WORK ORDER >>
Every line of the records below should be restated exactly.

SOURCE DATA >>
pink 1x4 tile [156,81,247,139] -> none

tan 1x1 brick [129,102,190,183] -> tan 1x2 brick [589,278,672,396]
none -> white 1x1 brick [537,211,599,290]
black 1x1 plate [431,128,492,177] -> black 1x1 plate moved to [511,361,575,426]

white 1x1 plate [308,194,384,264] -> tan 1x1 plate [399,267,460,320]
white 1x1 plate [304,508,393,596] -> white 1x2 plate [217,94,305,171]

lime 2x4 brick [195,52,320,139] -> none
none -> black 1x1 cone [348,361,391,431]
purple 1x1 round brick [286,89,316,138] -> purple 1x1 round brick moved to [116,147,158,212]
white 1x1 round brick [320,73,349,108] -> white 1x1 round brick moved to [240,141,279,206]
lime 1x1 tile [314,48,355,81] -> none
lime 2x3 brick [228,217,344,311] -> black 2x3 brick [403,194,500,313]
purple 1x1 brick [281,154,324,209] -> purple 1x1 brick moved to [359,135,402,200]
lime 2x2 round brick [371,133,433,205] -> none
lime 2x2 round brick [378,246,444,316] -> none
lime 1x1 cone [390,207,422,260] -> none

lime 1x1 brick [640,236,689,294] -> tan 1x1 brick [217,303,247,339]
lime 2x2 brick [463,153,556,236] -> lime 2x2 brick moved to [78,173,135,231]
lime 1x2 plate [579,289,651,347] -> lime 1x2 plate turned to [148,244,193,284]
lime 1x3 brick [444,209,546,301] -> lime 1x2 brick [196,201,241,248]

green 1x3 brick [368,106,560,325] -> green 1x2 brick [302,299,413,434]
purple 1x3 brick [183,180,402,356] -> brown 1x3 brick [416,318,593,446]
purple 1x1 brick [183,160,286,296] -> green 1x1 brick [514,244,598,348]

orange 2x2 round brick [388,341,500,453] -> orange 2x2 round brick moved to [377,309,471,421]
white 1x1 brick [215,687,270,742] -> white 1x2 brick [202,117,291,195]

TASK RESPONSE >>
pink 1x4 tile [156,81,247,139] -> none

tan 1x1 brick [129,102,190,183] -> tan 1x2 brick [589,278,672,396]
none -> white 1x1 brick [537,211,599,290]
black 1x1 plate [431,128,492,177] -> black 1x1 plate moved to [511,361,575,426]

white 1x1 plate [308,194,384,264] -> tan 1x1 plate [399,267,460,320]
white 1x1 plate [304,508,393,596] -> white 1x2 plate [217,94,305,171]

lime 2x4 brick [195,52,320,139] -> none
none -> black 1x1 cone [348,361,391,431]
purple 1x1 round brick [286,89,316,138] -> purple 1x1 round brick moved to [116,147,158,212]
white 1x1 round brick [320,73,349,108] -> white 1x1 round brick moved to [240,141,279,206]
lime 1x1 tile [314,48,355,81] -> none
lime 2x3 brick [228,217,344,311] -> black 2x3 brick [403,194,500,313]
purple 1x1 brick [281,154,324,209] -> purple 1x1 brick moved to [359,135,402,200]
lime 2x2 round brick [371,133,433,205] -> none
lime 2x2 round brick [378,246,444,316] -> none
lime 1x1 cone [390,207,422,260] -> none

lime 1x1 brick [640,236,689,294] -> tan 1x1 brick [217,303,247,339]
lime 2x2 brick [463,153,556,236] -> lime 2x2 brick moved to [78,173,135,231]
lime 1x2 plate [579,289,651,347] -> lime 1x2 plate turned to [148,244,193,284]
lime 1x3 brick [444,209,546,301] -> lime 1x2 brick [196,201,241,248]

green 1x3 brick [368,106,560,325] -> green 1x2 brick [302,299,413,434]
purple 1x3 brick [183,180,402,356] -> brown 1x3 brick [416,318,593,446]
purple 1x1 brick [183,160,286,296] -> green 1x1 brick [514,244,598,348]

orange 2x2 round brick [388,341,500,453] -> orange 2x2 round brick moved to [377,309,471,421]
white 1x1 brick [215,687,270,742] -> white 1x2 brick [202,117,291,195]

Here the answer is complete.